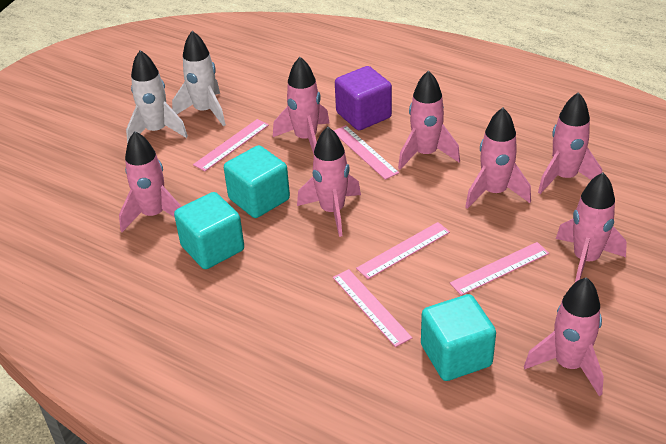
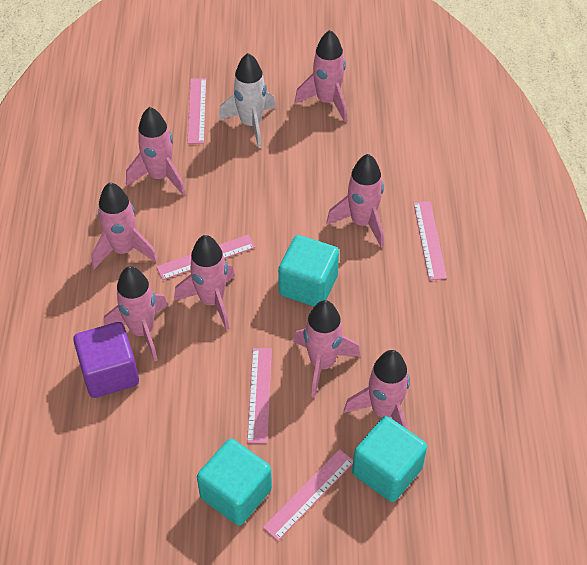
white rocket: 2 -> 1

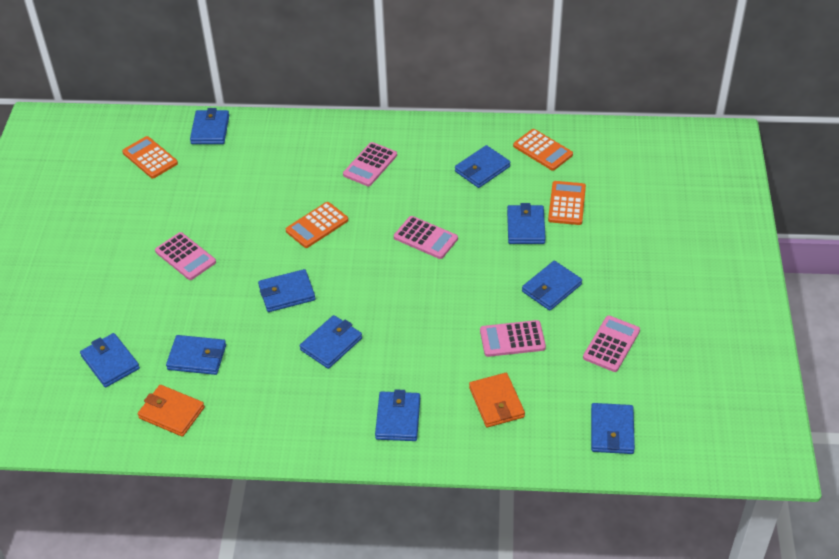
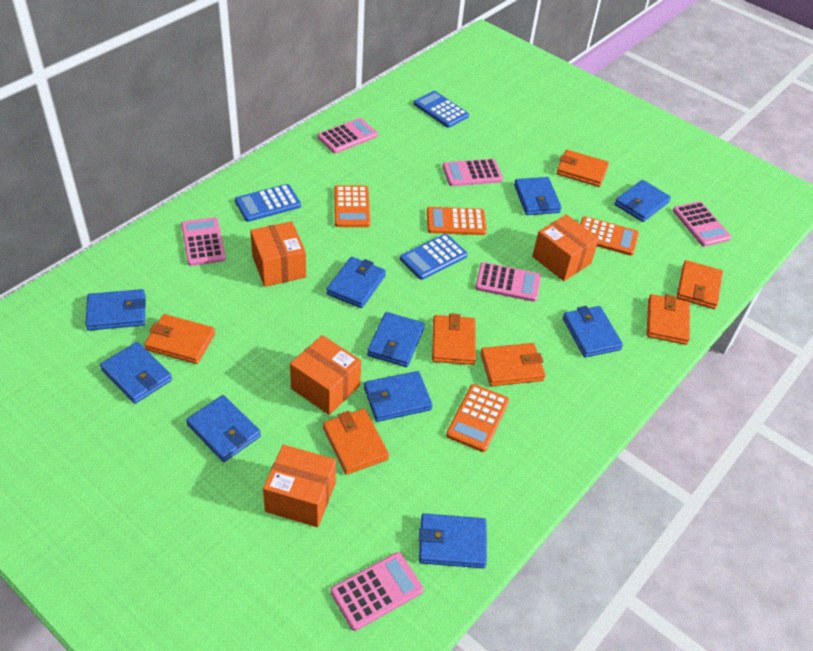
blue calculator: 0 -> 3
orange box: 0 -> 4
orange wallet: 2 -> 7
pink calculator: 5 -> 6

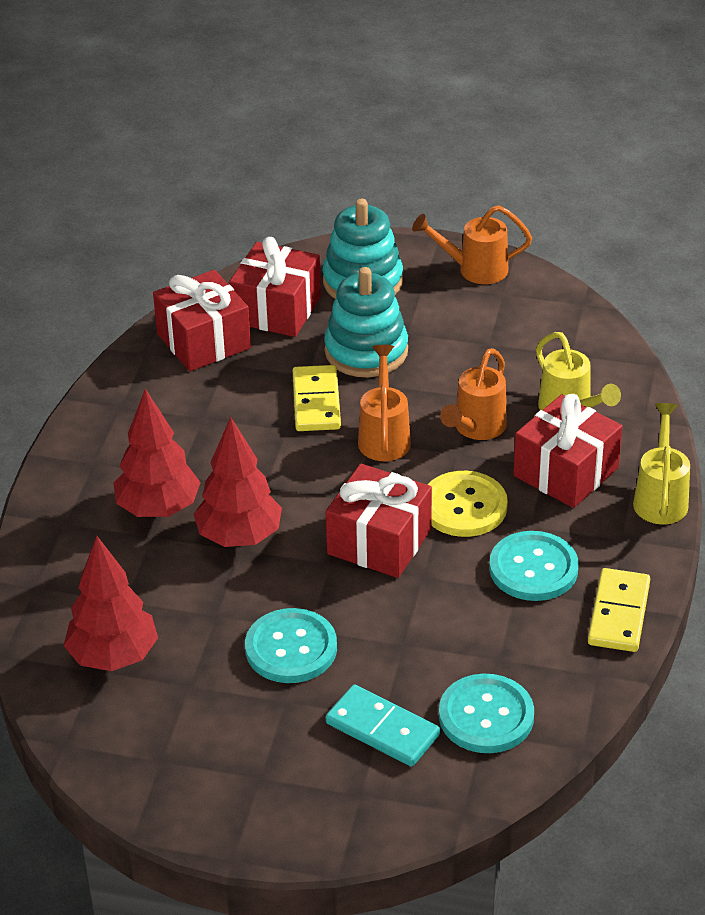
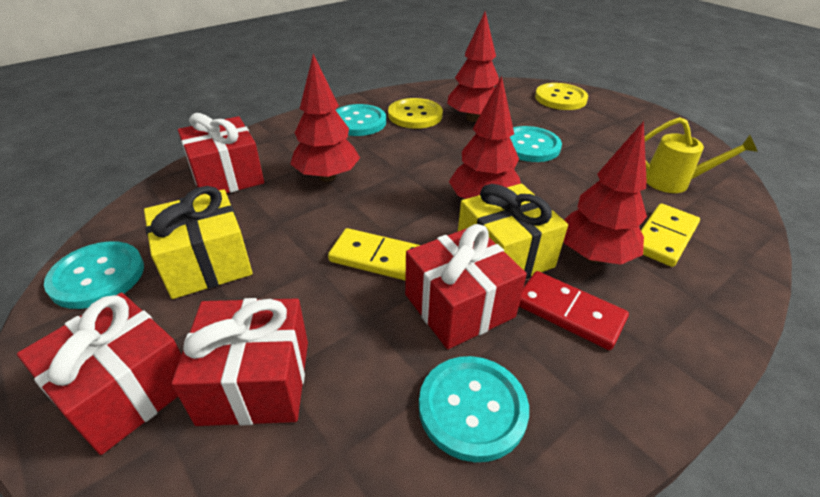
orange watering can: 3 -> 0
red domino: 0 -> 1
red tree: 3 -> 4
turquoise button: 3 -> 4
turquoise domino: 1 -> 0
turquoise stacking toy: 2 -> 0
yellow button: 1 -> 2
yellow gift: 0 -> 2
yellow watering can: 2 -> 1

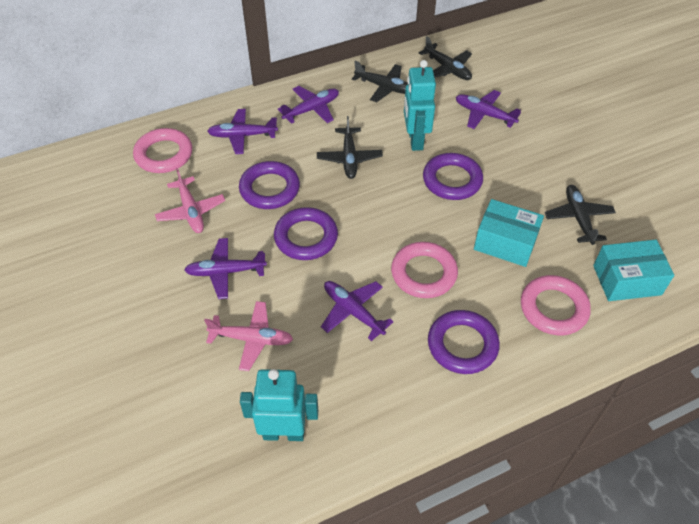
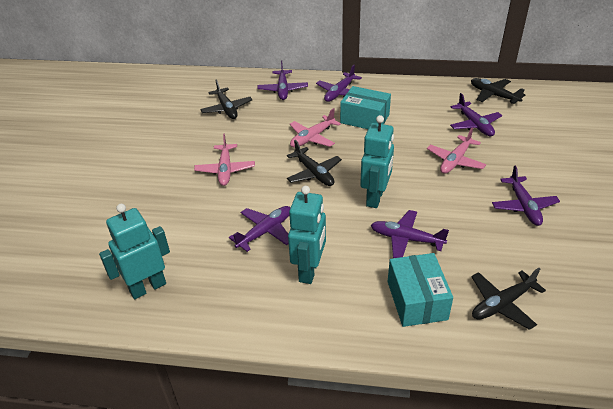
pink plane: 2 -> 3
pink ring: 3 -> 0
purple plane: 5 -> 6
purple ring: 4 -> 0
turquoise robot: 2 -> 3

* * * * *

## What you need to do
With the pictures left out, return all the material above exactly.

## The answer
white rocket: 2 -> 1

blue calculator: 0 -> 3
orange box: 0 -> 4
orange wallet: 2 -> 7
pink calculator: 5 -> 6

orange watering can: 3 -> 0
red domino: 0 -> 1
red tree: 3 -> 4
turquoise button: 3 -> 4
turquoise domino: 1 -> 0
turquoise stacking toy: 2 -> 0
yellow button: 1 -> 2
yellow gift: 0 -> 2
yellow watering can: 2 -> 1

pink plane: 2 -> 3
pink ring: 3 -> 0
purple plane: 5 -> 6
purple ring: 4 -> 0
turquoise robot: 2 -> 3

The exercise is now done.